== Written request ==
Copy out word for word the lines of the records that begin with the line containing "Trace the roads" and end with the line containing "road 8 (residential): [(197,511),(245,483),(266,415)]", including both of those lines.

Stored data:

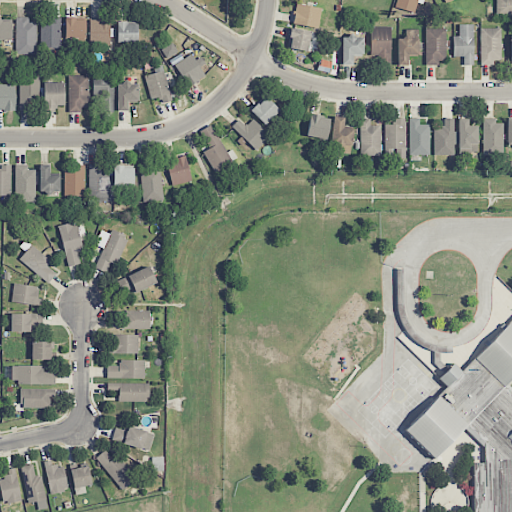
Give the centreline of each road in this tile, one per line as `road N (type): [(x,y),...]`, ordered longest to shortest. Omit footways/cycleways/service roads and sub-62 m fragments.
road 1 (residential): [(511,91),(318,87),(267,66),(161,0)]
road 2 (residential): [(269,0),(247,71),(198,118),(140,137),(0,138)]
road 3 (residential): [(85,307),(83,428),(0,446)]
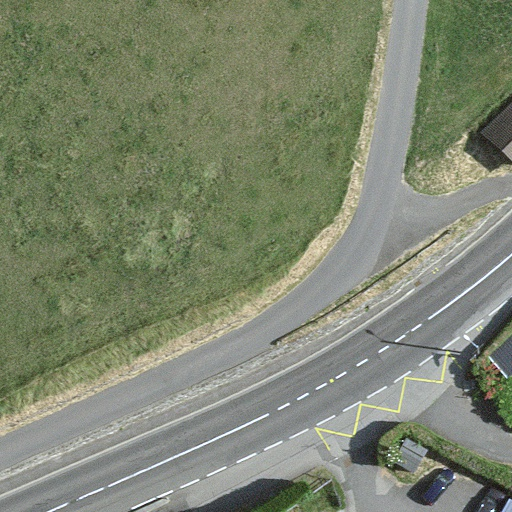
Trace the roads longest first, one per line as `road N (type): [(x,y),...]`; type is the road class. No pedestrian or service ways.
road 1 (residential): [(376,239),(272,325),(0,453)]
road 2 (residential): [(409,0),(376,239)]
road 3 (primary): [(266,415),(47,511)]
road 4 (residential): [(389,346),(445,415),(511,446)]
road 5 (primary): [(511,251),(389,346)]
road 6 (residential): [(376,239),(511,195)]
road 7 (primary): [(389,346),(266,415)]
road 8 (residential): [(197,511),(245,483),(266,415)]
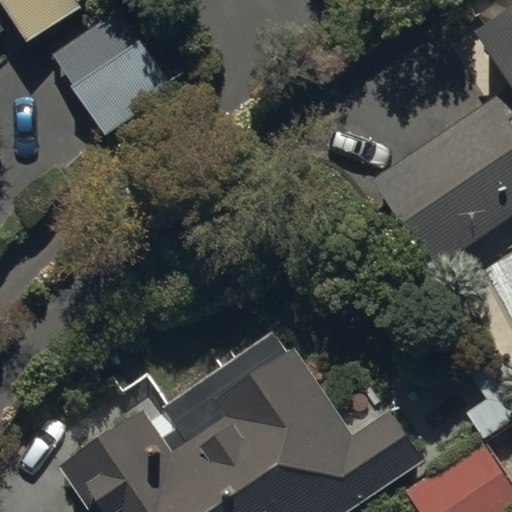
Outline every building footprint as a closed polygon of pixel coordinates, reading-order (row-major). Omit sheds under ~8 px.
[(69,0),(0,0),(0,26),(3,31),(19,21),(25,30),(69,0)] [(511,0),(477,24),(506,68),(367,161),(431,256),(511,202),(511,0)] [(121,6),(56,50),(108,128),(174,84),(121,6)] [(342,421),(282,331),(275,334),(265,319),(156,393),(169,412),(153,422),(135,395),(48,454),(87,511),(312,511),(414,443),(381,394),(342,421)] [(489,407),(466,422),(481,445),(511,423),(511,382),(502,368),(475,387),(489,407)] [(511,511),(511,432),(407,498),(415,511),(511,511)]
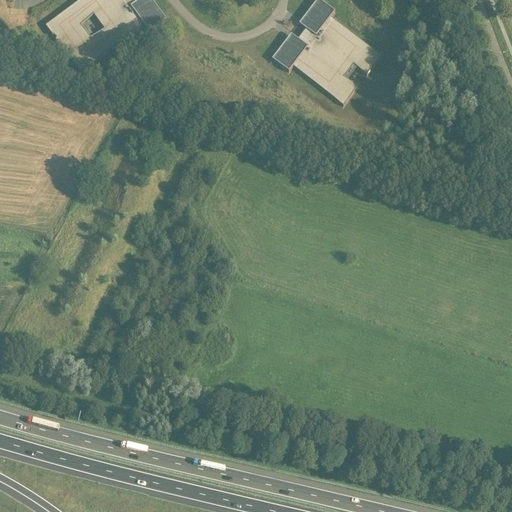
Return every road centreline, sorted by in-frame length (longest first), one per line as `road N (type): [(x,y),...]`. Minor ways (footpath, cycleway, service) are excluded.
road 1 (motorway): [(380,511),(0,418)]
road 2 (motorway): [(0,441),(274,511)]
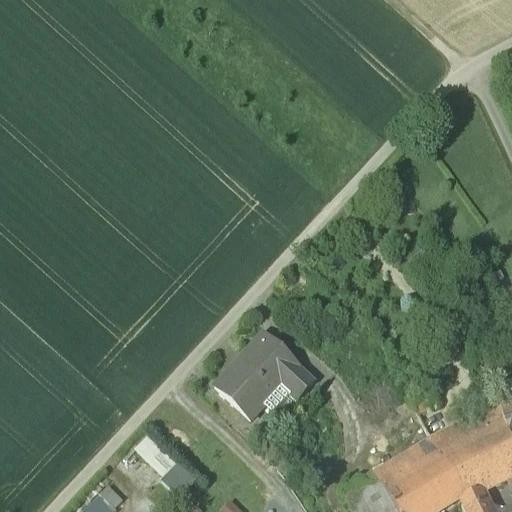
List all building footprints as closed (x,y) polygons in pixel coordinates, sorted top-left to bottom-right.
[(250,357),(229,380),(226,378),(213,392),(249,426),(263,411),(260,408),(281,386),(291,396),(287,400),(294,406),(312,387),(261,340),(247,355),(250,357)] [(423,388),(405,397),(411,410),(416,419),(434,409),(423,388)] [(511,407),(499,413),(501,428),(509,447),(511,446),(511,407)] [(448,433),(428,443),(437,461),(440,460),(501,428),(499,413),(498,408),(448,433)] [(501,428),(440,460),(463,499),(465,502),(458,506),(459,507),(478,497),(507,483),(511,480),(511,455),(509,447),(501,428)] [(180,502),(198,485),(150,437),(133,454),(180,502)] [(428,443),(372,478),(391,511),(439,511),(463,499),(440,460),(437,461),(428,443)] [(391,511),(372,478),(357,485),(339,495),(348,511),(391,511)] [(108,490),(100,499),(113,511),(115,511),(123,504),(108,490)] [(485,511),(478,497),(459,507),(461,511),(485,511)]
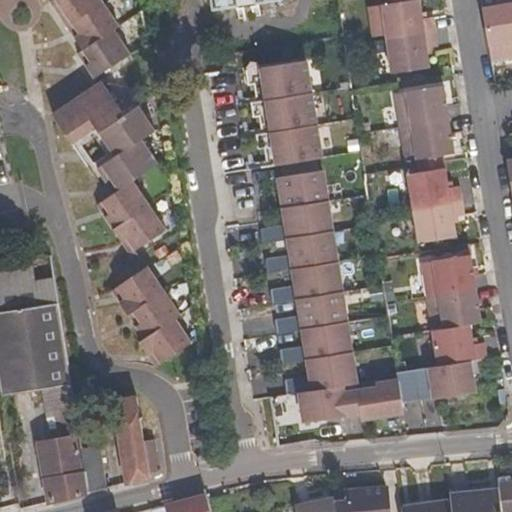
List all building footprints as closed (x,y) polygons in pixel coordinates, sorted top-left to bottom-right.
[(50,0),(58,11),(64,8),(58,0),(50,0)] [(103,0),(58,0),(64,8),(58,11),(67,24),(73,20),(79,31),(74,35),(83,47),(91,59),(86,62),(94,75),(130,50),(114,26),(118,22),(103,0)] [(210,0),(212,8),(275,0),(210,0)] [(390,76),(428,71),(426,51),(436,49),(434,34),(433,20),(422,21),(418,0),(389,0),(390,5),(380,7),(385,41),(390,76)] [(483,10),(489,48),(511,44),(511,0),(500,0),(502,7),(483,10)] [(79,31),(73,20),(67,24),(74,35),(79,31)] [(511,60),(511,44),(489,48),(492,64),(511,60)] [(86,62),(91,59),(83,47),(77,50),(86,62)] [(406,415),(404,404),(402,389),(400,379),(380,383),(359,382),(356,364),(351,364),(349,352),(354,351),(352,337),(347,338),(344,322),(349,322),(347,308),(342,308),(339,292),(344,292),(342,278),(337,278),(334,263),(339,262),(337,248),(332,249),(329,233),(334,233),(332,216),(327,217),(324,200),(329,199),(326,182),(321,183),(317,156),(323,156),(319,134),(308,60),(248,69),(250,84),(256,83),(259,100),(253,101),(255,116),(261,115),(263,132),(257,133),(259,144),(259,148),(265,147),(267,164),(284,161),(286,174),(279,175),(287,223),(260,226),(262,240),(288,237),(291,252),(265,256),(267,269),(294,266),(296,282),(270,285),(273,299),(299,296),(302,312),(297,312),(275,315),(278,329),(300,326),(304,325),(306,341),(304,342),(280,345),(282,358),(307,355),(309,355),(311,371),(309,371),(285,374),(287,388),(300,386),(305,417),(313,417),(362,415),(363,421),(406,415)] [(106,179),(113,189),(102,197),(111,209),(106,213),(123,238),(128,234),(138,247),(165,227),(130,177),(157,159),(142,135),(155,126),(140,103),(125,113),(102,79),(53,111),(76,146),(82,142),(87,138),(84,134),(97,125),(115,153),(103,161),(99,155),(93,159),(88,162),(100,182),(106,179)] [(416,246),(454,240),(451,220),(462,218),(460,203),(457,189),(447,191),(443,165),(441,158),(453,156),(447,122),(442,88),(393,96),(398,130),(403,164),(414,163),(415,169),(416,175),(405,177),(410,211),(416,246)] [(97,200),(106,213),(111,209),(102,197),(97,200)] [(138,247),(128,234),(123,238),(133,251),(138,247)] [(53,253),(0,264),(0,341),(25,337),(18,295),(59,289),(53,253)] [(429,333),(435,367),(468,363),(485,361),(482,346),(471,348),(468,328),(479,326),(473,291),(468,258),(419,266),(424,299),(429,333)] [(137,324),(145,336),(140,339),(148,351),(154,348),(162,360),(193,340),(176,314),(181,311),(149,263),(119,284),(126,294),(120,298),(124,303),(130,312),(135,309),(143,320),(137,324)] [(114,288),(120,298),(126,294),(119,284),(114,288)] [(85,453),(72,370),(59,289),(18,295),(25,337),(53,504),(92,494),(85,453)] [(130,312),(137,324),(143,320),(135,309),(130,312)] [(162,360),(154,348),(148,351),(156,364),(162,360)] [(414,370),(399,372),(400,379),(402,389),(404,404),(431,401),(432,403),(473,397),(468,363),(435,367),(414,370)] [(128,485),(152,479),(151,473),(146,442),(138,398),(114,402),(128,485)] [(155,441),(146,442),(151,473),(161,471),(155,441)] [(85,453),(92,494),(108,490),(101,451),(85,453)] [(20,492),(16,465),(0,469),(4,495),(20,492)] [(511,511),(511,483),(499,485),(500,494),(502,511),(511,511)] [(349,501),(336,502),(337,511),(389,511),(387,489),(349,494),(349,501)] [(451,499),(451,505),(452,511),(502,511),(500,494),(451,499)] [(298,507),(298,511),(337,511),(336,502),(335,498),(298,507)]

== In response ==
Trace the roads longest first, one per line as `road N (type): [(x,y),...]`; type is the road class. No pedestrian or service ways.
road 1 (residential): [(376,239),(272,325),(0,453)]
road 2 (residential): [(409,0),(376,239)]
road 3 (primary): [(266,415),(47,511)]
road 4 (residential): [(389,346),(445,415),(511,446)]
road 5 (primary): [(511,251),(389,346)]
road 6 (residential): [(376,239),(511,195)]
road 7 (primary): [(389,346),(266,415)]
road 8 (residential): [(197,511),(245,483),(266,415)]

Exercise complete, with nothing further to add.